Scene comparison data
--
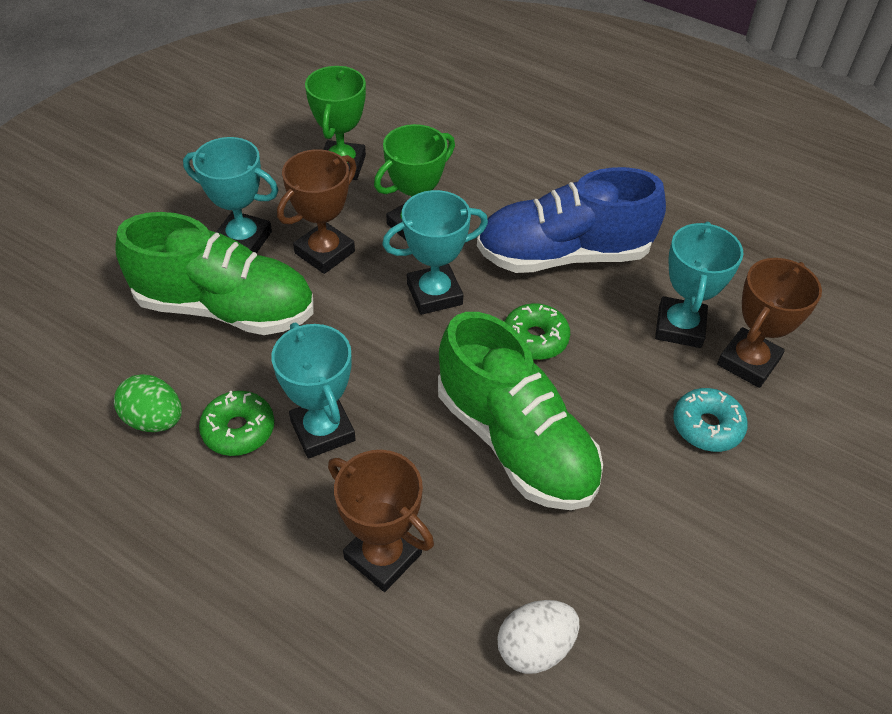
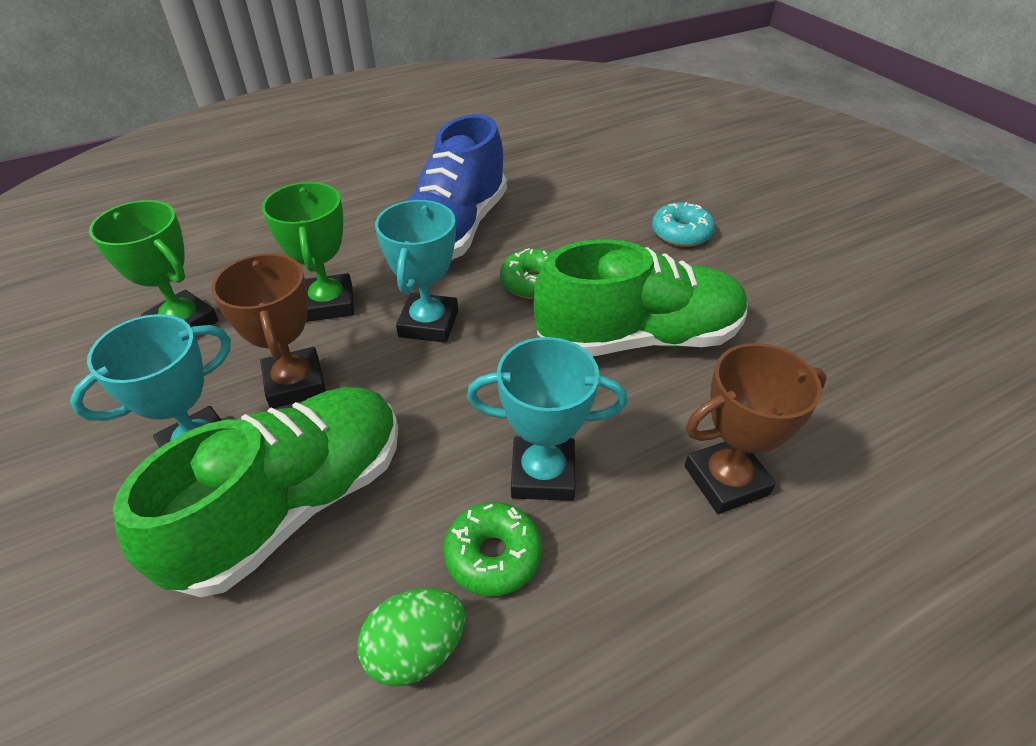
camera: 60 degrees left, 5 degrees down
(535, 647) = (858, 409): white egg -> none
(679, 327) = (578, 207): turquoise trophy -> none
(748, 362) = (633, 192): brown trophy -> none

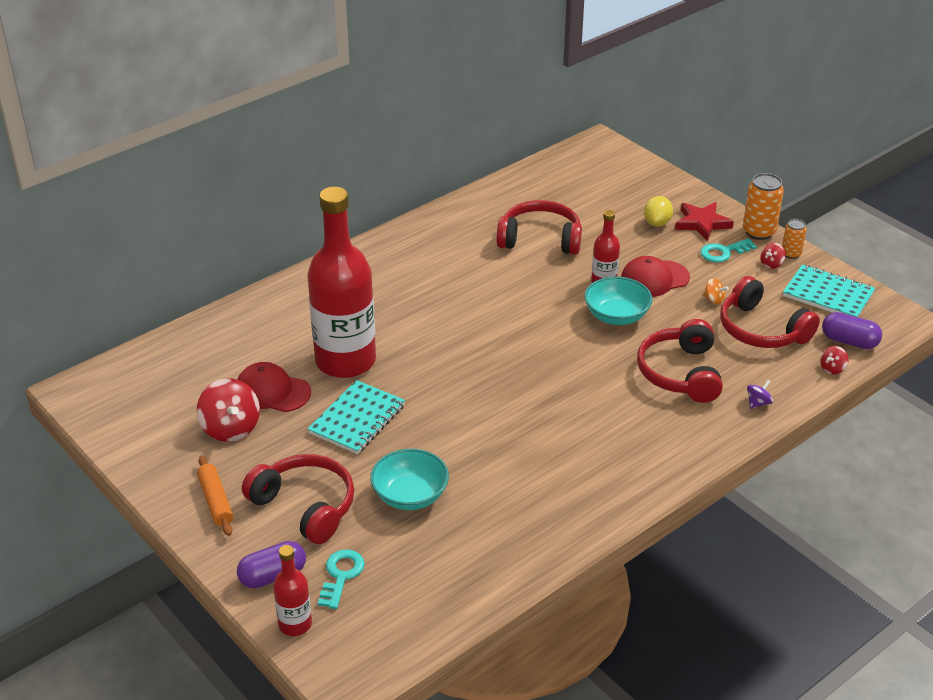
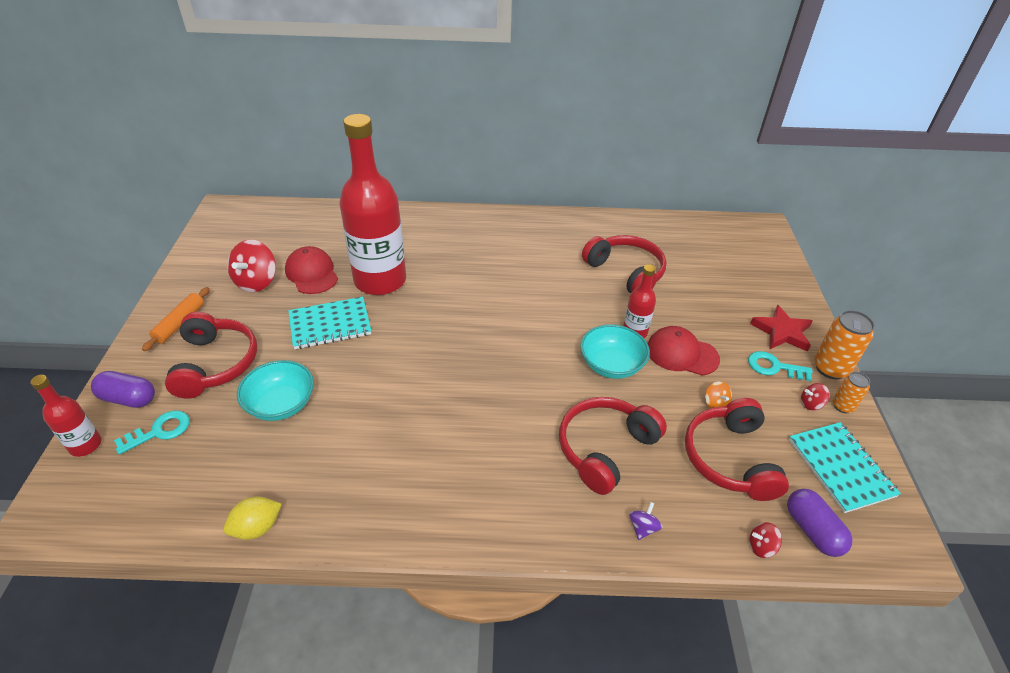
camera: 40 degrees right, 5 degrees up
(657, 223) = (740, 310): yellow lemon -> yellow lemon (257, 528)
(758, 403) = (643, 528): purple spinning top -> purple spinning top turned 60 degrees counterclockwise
--
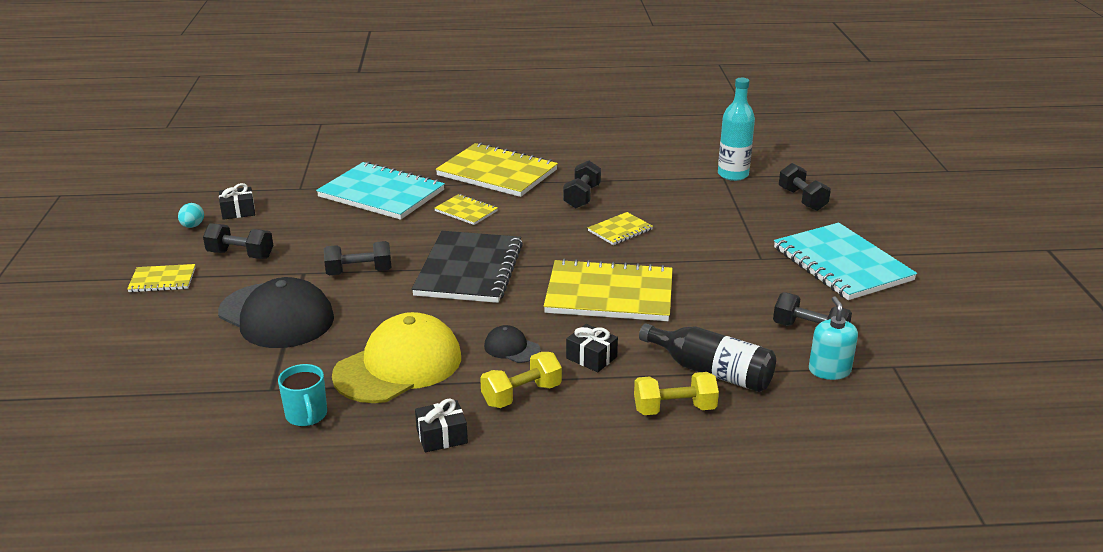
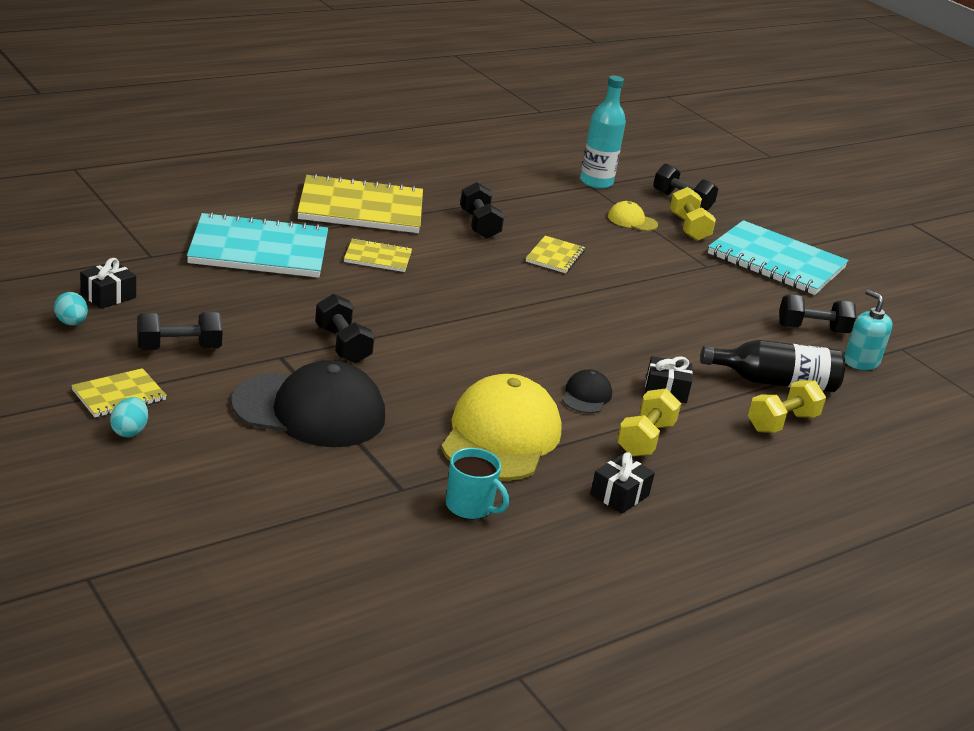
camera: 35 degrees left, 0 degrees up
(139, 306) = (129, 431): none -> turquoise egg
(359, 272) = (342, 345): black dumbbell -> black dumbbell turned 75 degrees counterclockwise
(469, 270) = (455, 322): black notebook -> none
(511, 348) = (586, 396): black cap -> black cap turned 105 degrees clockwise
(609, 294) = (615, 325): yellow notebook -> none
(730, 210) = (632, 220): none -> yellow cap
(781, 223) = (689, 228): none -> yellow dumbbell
--
Transcribe the lines above between the line holding "(609, 294) = (615, 325): yellow" and the line holding "(781, 223) = (689, 228): none", inclusive, exactly as they stand and with nothing added.

**OUTPUT OF THE EXERCISE:**
(609, 294) = (615, 325): yellow notebook -> none
(730, 210) = (632, 220): none -> yellow cap
(781, 223) = (689, 228): none -> yellow dumbbell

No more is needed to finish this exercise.